> _Problem details_: With pictures omitted, copy exactly the lines from the one containing "J1 pin 2: 3V3 -> GND" through the end of the records below.

> _Source information_:
'''

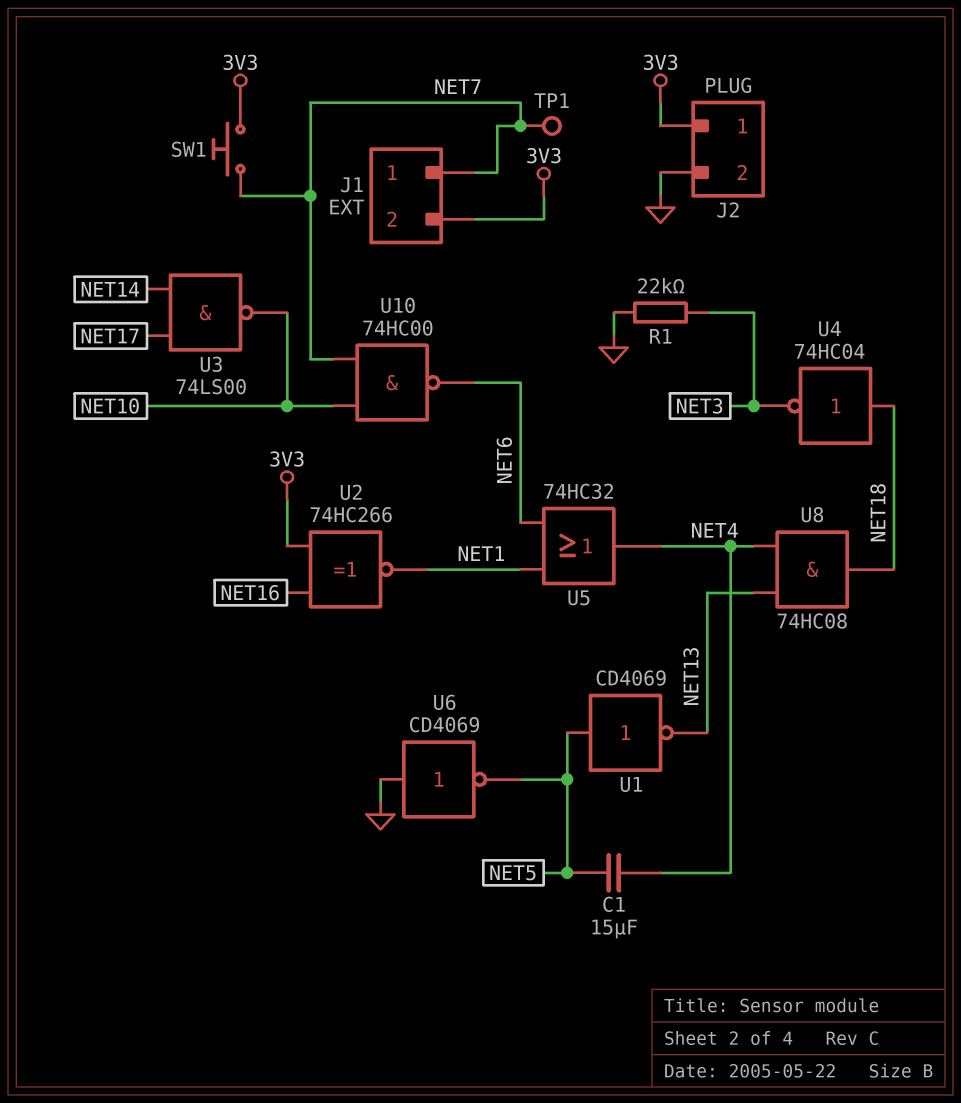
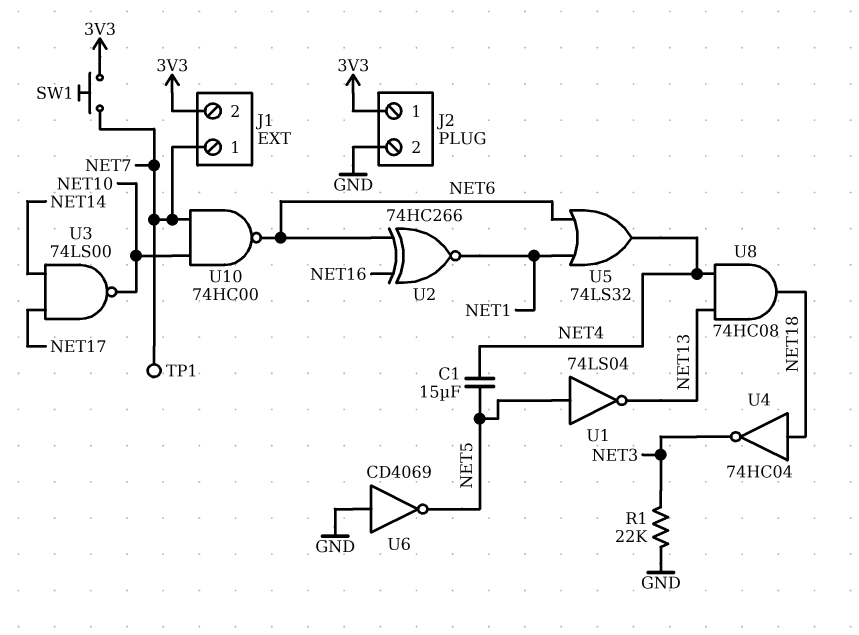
U1: NOT CD4069 (in NET5, out NET13) -> NOT 74LS04 (in NET5, out NET13)
U2: XNOR 74HC266 (in 3V3, in NET16, out NET1) -> XNOR 74HC266 (in NET6, in NET16, out NET1)
U5: OR 74HC32 (in NET1, in NET6, out NET4) -> OR 74LS32 (in NET1, in NET6, out NET4)

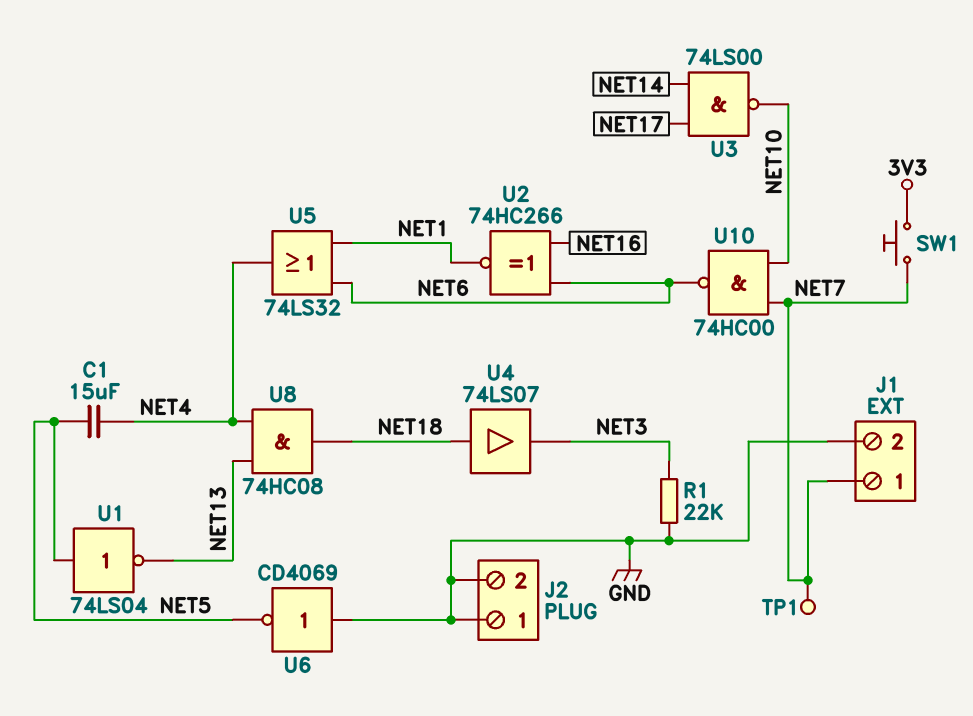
J1 pin 2: 3V3 -> GND
J2 pin 1: 3V3 -> GND
U4: NOT 74HC04 (in NET18, out NET3) -> buffer 74LS07 (in NET18, out NET3)

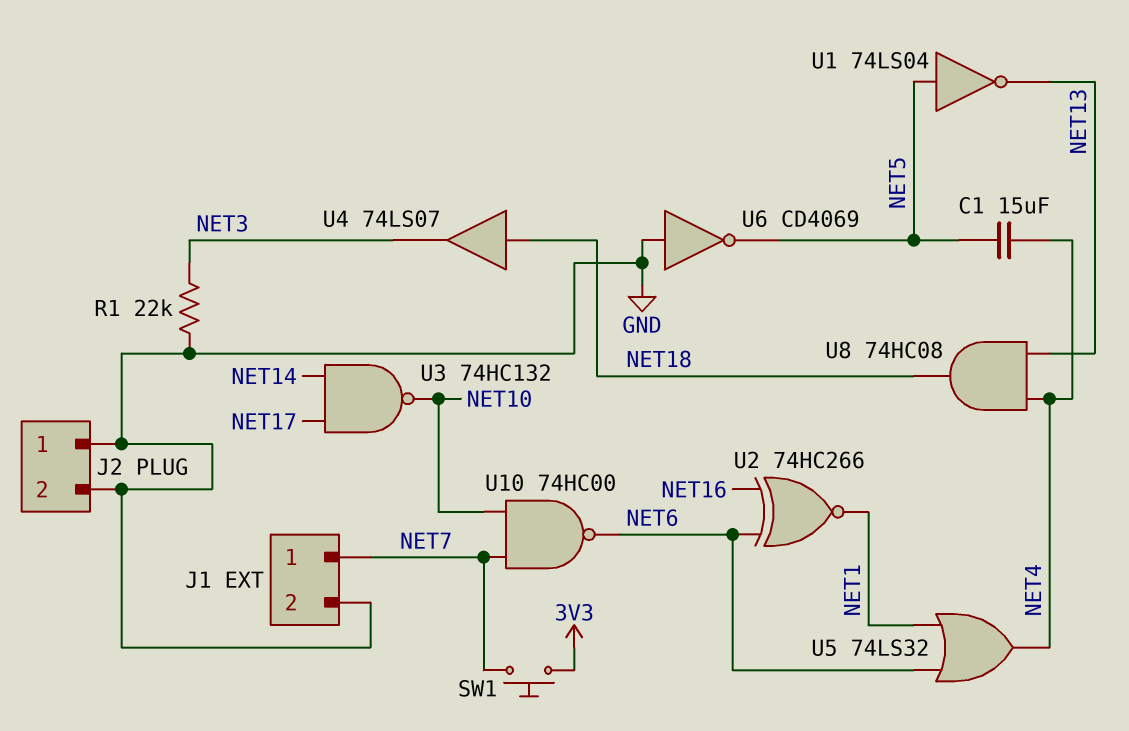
TP1: test point (NET7) -> none
U3: NAND 74LS00 (in NET14, in NET17, out NET10) -> NAND 74HC132 (in NET14, in NET17, out NET10)

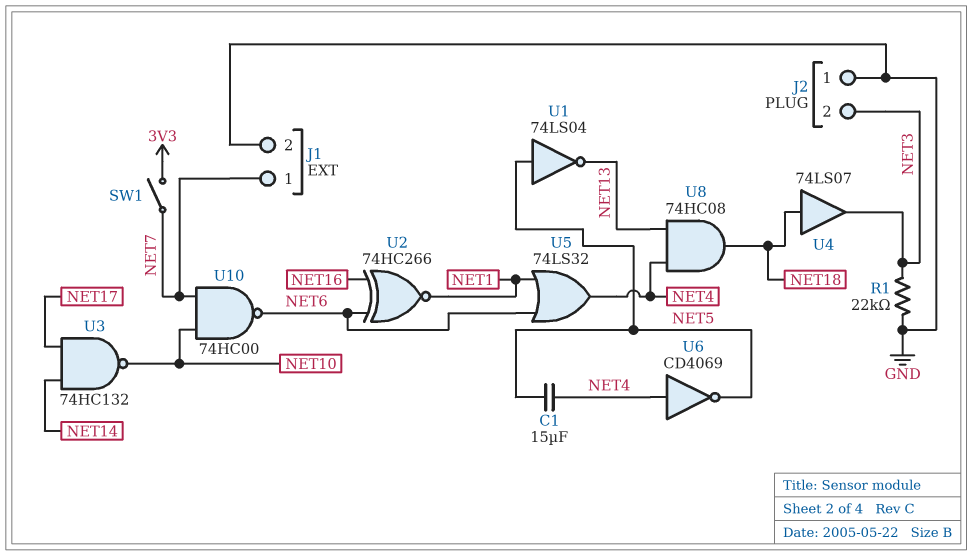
J2 pin 2: GND -> NET3
SW1: button (3V3, NET7) -> switch (3V3, NET7)
U6: NOT CD4069 (in GND, out NET5) -> NOT CD4069 (in NET4, out NET5)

'''

> _Solution to this problem_:
J1 pin 2: 3V3 -> GND
J2 pin 1: 3V3 -> GND
U4: NOT 74HC04 (in NET18, out NET3) -> buffer 74LS07 (in NET18, out NET3)

TP1: test point (NET7) -> none
U3: NAND 74LS00 (in NET14, in NET17, out NET10) -> NAND 74HC132 (in NET14, in NET17, out NET10)

J2 pin 2: GND -> NET3
SW1: button (3V3, NET7) -> switch (3V3, NET7)
U6: NOT CD4069 (in GND, out NET5) -> NOT CD4069 (in NET4, out NET5)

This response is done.